Given task –
Convert the listing below into a Markdown table with the columns Row and Line, numbering each line in order and skipping any blank lines. Leave the pictures out of your table.

+++

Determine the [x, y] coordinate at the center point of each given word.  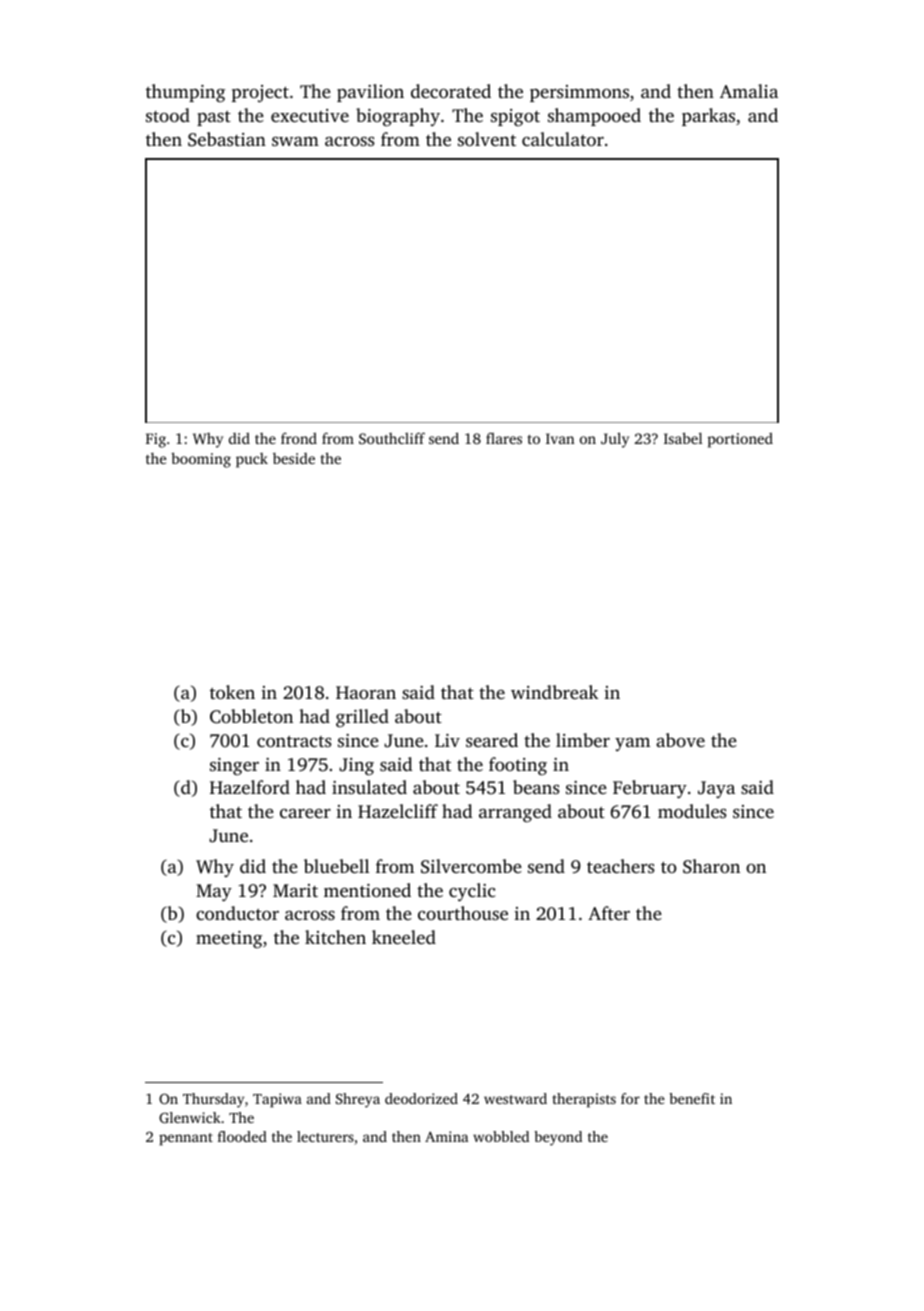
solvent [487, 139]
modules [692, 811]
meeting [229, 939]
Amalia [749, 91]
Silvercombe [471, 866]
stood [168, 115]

+++

Result of the task –
| Row | Line |
|---|---|
| 1 | Determine the [x, y] coordinate at the center point of each given word.   |
| 2 | solvent [487, 139] |
| 3 | modules [692, 811] |
| 4 | meeting [229, 939] |
| 5 | Amalia [749, 91] |
| 6 | Silvercombe [471, 866] |
| 7 | stood [168, 115] |